Work out how many lines in the data below include "capsule", then reply with that number only.

RECORDS FOR THE EXERCISE –
══════════════════════════════
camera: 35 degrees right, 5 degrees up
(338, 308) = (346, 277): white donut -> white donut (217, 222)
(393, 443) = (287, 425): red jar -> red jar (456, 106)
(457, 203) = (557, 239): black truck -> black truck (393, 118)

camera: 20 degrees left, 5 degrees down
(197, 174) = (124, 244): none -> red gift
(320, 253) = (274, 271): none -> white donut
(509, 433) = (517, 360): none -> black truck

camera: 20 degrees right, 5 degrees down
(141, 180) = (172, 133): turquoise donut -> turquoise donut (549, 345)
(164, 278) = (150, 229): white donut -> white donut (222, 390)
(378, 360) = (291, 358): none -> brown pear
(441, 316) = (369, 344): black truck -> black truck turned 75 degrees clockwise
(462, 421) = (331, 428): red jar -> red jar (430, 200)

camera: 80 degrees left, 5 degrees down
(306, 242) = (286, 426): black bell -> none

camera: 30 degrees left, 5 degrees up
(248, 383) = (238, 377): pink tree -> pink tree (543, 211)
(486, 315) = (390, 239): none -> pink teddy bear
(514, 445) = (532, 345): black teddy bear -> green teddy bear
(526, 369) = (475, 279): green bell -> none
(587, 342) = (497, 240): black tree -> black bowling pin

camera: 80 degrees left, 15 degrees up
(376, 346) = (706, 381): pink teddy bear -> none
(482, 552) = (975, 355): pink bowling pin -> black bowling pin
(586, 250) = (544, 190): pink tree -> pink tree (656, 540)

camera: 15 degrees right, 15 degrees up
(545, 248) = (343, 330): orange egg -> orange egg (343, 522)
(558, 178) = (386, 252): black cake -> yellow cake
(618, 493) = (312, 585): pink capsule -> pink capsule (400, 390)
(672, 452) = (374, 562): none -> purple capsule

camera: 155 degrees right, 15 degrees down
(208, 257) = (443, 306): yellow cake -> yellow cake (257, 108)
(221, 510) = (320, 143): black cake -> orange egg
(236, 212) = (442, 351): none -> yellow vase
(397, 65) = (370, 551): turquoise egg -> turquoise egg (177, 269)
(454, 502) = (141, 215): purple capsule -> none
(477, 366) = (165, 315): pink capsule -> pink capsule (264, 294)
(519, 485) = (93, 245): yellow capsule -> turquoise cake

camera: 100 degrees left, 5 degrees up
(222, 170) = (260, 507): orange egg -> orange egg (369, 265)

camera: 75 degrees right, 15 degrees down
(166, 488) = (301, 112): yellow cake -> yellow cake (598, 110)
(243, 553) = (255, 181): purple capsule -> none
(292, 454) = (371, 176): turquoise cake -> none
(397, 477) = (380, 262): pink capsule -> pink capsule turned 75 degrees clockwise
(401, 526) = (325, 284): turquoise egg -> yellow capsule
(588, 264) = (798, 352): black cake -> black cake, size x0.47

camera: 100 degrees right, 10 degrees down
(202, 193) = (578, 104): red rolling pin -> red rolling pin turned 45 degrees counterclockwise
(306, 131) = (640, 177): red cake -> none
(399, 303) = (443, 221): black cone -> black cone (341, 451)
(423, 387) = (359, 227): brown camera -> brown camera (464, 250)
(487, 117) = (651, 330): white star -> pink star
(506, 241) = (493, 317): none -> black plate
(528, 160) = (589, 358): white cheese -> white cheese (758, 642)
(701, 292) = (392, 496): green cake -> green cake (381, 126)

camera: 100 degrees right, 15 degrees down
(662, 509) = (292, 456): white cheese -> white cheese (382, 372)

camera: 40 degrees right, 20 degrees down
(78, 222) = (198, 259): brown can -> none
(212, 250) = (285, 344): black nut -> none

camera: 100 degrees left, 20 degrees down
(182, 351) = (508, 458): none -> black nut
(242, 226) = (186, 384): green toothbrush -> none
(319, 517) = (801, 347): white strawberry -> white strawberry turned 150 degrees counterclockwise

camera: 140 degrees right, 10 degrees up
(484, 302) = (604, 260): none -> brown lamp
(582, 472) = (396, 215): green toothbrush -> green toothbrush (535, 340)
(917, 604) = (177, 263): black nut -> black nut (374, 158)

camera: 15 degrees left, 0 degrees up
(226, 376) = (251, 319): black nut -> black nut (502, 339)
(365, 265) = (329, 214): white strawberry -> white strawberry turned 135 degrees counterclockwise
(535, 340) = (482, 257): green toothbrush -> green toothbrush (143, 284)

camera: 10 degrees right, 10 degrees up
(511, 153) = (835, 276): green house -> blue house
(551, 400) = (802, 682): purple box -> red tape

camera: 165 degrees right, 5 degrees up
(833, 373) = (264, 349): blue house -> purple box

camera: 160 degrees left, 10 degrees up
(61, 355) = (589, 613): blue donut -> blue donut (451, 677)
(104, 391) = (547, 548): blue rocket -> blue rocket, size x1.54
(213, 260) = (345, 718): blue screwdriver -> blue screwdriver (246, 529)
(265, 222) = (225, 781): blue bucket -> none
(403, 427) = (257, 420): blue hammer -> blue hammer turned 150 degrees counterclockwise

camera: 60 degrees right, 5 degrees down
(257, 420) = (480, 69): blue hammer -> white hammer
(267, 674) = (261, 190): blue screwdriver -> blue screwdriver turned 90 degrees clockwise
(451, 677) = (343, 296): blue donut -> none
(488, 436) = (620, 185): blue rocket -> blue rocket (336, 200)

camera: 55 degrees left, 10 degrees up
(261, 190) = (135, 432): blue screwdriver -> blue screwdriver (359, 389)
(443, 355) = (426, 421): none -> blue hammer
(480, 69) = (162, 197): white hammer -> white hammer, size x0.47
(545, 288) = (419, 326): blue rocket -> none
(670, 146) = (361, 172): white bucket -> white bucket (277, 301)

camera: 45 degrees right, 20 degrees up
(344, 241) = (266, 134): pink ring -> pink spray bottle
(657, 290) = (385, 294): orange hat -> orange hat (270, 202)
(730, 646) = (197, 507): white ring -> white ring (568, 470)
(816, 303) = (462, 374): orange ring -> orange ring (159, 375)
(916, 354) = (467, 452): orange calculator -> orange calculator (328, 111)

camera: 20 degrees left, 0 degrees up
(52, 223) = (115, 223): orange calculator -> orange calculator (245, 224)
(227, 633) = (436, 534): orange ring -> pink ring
══════════════════════════════
SOLUTION BELOW – 8